## Given data
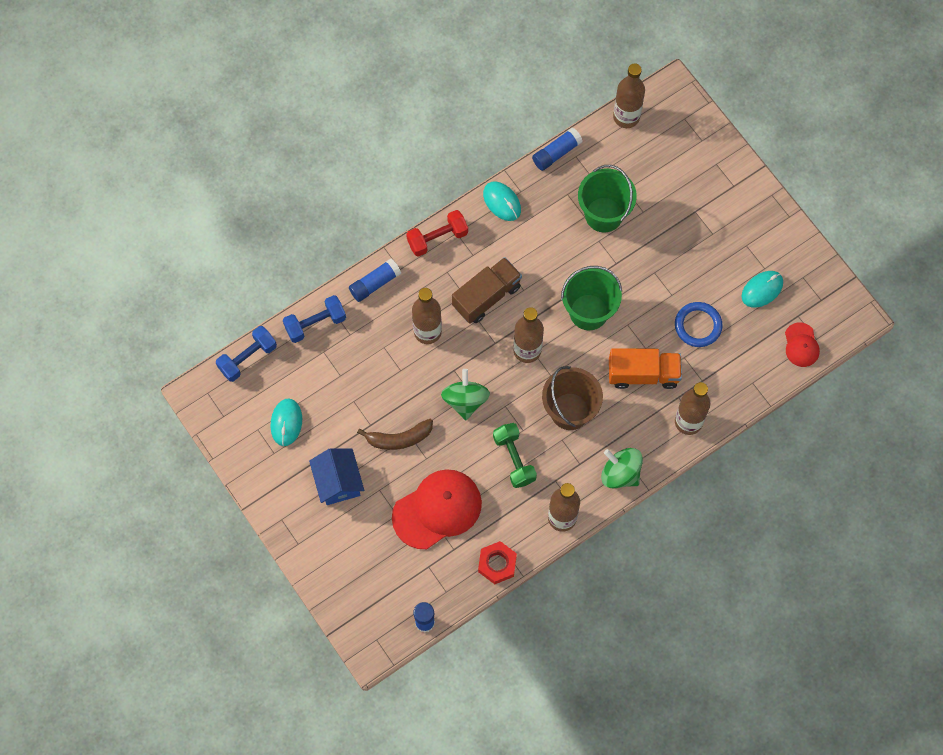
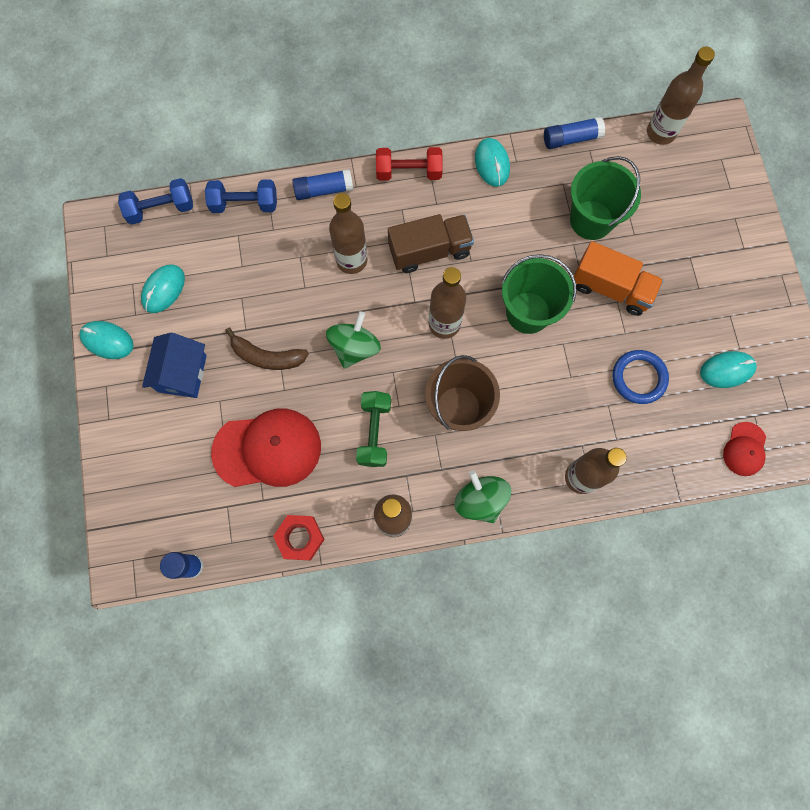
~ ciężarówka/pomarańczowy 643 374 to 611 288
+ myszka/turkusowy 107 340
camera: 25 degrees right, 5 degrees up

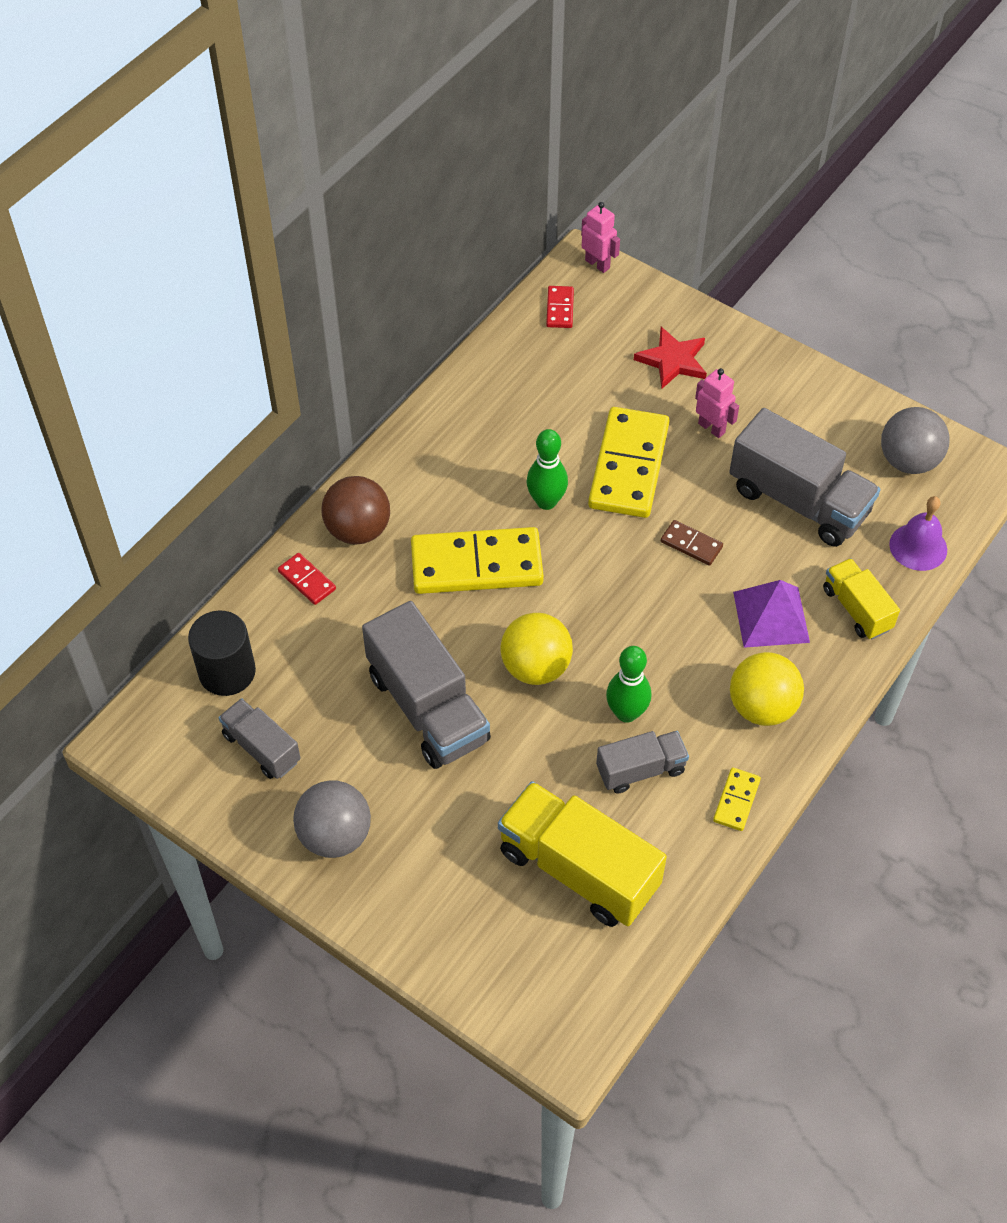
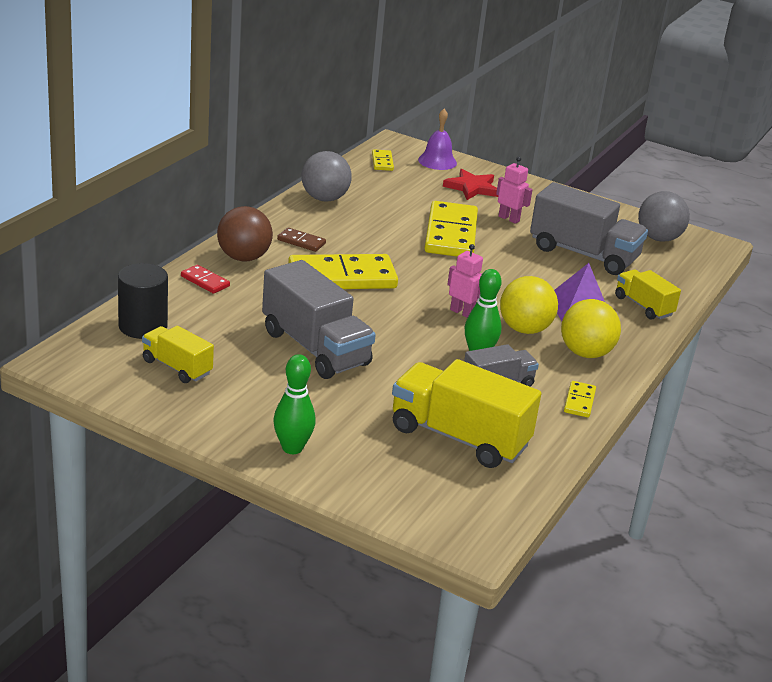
~ ciężarówka/szary 261 748 to ciężarówka/żółty 177 367
~ piłka/szary 335 835 to 324 198
~ piłka/żółty 536 667 to 524 329
~ kręgiel/zielony 546 501 to 292 448
~ kostka domina/czerwony 559 309 to kostka domina/żółty 382 162
~ robot/różowy 597 264 to 462 312
~ kostka domina/brązowy 691 544 to 301 242
~ dzwonek/fioletowy 918 547 to 437 161
camera: 10 degrees left, 25 degrees down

## Exercise objective
The copy you write out must match the entries word for word, minus their pictures.

## Exercise response
~ ciężarówka/pomarańczowy 643 374 to 611 288
+ myszka/turkusowy 107 340
camera: 25 degrees right, 5 degrees up

~ ciężarówka/szary 261 748 to ciężarówka/żółty 177 367
~ piłka/szary 335 835 to 324 198
~ piłka/żółty 536 667 to 524 329
~ kręgiel/zielony 546 501 to 292 448
~ kostka domina/czerwony 559 309 to kostka domina/żółty 382 162
~ robot/różowy 597 264 to 462 312
~ kostka domina/brązowy 691 544 to 301 242
~ dzwonek/fioletowy 918 547 to 437 161
camera: 10 degrees left, 25 degrees down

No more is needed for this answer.